EXERCISE PROMPT: Please give back, word for word, only the lines starting at the one containing "OLED2 pin SDA: D8 -> A2" and ending at the one containing "HALL1: A3144 -> SS49E" within the material below.

○ ○ ○

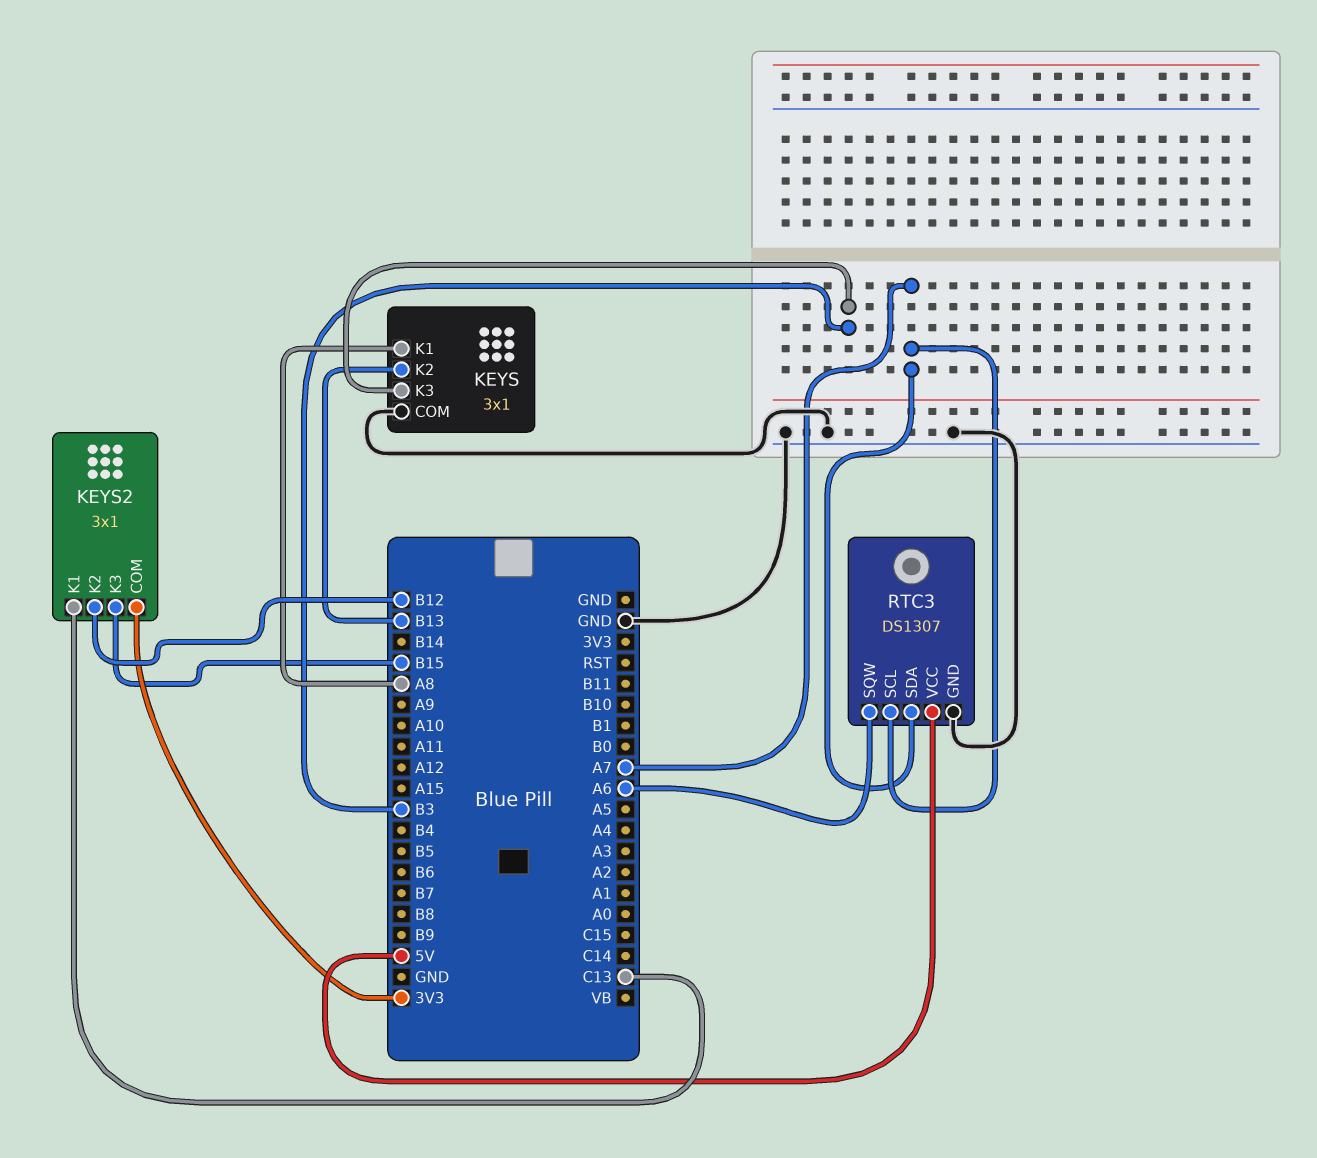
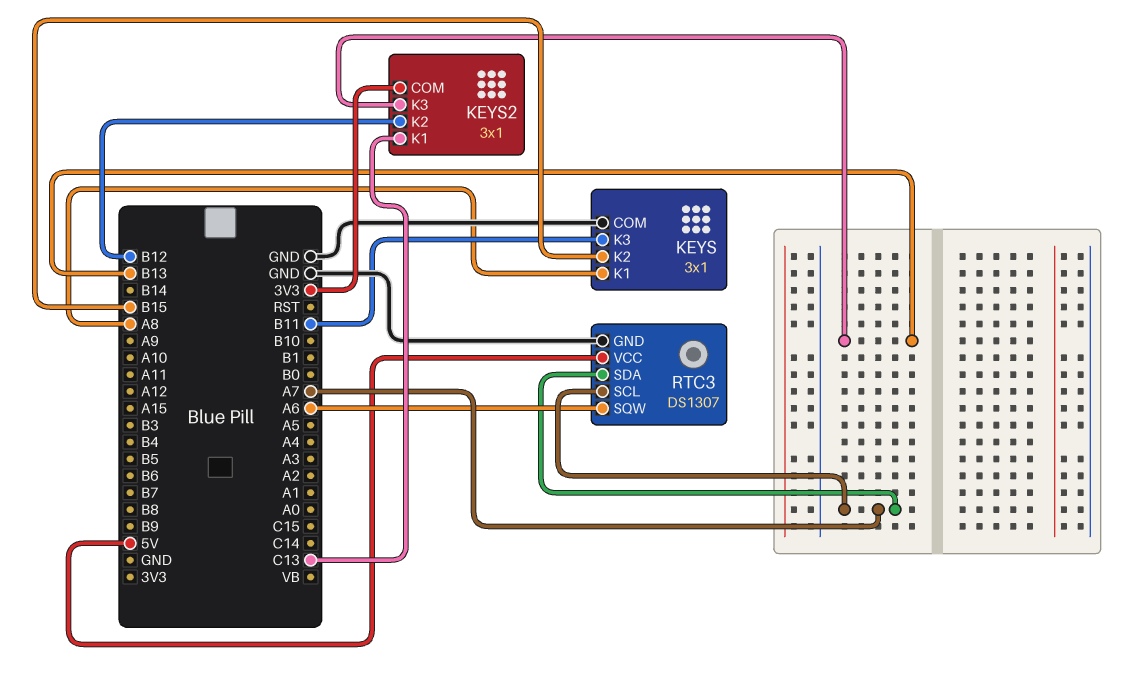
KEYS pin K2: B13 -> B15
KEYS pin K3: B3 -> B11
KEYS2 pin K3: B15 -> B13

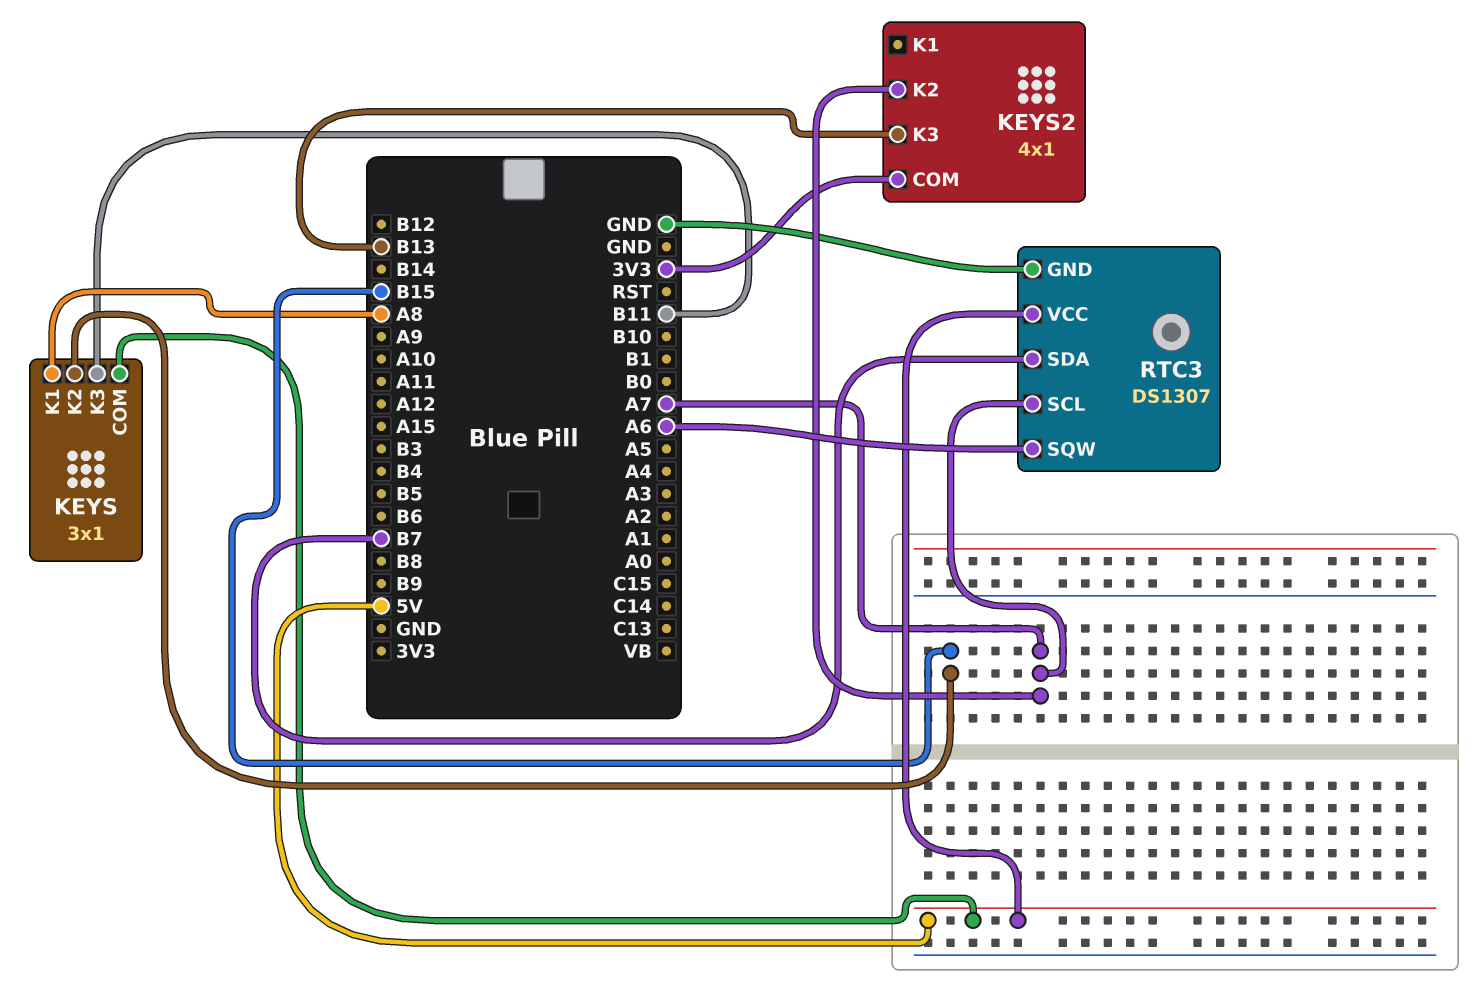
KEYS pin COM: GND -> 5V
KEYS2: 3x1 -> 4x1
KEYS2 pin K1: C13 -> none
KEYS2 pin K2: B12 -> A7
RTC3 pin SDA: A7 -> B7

○ ○ ○

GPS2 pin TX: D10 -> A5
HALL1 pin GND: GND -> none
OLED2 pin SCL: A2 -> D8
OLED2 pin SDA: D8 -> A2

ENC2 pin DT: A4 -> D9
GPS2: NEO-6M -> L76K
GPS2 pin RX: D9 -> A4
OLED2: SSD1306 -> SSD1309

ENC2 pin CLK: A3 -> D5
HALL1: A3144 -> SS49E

○ ○ ○

REPLY TO THE EXERCISE:
OLED2 pin SDA: D8 -> A2

ENC2 pin DT: A4 -> D9
GPS2: NEO-6M -> L76K
GPS2 pin RX: D9 -> A4
OLED2: SSD1306 -> SSD1309

ENC2 pin CLK: A3 -> D5
HALL1: A3144 -> SS49E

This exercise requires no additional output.